Between the line containing "U3 pin V-: +9V -> GND" and the line containing "C6: none -> 22uF (+12V, GND)" lies a run of lines; give that run again exactly, with both of those lines, and nothing else from the entries below.

Revision comparison data
┌──
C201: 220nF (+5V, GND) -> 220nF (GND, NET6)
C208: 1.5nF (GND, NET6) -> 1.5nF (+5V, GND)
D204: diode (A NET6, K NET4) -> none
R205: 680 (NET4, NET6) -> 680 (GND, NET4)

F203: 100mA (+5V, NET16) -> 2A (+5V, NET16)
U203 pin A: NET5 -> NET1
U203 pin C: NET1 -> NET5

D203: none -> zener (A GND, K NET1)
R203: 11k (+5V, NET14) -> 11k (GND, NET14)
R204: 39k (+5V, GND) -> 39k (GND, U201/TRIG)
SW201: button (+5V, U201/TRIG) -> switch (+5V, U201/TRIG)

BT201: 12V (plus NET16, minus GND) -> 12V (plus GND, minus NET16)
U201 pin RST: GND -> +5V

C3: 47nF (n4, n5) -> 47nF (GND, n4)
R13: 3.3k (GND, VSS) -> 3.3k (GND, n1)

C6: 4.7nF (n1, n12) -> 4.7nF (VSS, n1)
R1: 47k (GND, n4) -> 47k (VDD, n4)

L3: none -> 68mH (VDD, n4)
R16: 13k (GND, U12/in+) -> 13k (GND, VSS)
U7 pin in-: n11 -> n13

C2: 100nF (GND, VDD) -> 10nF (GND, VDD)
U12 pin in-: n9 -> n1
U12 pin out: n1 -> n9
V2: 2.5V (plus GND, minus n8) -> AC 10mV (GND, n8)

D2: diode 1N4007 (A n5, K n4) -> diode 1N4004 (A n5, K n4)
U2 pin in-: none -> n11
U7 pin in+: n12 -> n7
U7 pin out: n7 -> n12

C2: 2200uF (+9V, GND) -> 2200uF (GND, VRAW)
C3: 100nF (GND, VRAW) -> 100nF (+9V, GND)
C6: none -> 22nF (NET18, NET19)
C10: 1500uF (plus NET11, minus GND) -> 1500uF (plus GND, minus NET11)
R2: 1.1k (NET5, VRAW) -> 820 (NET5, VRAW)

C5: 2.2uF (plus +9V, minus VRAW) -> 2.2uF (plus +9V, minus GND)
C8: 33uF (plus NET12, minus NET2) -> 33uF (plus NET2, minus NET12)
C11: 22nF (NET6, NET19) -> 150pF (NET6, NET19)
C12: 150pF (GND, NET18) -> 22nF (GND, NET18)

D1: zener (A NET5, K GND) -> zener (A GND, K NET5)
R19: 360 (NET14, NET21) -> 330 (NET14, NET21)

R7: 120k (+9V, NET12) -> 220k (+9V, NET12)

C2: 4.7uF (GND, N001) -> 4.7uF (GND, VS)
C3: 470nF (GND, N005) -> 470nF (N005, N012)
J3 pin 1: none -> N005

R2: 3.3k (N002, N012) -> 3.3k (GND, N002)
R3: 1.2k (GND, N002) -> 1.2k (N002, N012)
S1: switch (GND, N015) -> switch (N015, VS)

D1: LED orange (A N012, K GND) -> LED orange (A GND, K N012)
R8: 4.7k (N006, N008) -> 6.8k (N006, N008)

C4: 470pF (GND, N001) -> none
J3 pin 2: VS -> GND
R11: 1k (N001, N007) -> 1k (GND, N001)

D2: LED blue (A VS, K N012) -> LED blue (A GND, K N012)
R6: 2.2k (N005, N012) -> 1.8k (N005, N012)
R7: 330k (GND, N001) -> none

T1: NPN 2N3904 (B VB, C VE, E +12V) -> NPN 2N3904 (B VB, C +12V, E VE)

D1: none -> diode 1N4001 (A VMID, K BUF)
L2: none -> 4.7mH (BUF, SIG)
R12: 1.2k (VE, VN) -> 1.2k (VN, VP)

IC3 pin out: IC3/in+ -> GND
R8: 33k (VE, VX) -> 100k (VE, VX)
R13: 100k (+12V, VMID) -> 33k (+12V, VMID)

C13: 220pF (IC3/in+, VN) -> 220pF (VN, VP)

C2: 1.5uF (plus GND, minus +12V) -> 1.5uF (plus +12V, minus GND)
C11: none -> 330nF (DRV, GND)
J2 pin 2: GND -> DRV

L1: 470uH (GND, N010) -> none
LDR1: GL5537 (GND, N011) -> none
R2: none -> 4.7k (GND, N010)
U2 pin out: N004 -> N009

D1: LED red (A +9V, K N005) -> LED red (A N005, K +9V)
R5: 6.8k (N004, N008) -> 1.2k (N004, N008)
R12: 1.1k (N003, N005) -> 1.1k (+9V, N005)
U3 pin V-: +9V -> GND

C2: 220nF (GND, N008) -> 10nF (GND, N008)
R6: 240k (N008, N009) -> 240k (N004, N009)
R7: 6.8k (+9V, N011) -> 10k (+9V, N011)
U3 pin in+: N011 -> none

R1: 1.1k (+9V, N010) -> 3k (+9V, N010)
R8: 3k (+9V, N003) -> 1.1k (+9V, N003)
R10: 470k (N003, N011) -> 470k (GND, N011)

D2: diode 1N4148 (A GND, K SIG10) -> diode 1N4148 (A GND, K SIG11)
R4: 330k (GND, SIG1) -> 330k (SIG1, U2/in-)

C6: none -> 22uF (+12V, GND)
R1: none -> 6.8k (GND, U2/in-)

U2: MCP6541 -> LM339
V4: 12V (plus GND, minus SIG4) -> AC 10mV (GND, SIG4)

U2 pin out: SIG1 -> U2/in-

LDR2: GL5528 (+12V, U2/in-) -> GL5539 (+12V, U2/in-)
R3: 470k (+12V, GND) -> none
└──
## Written reply
U3 pin V-: +9V -> GND

C2: 220nF (GND, N008) -> 10nF (GND, N008)
R6: 240k (N008, N009) -> 240k (N004, N009)
R7: 6.8k (+9V, N011) -> 10k (+9V, N011)
U3 pin in+: N011 -> none

R1: 1.1k (+9V, N010) -> 3k (+9V, N010)
R8: 3k (+9V, N003) -> 1.1k (+9V, N003)
R10: 470k (N003, N011) -> 470k (GND, N011)

D2: diode 1N4148 (A GND, K SIG10) -> diode 1N4148 (A GND, K SIG11)
R4: 330k (GND, SIG1) -> 330k (SIG1, U2/in-)

C6: none -> 22uF (+12V, GND)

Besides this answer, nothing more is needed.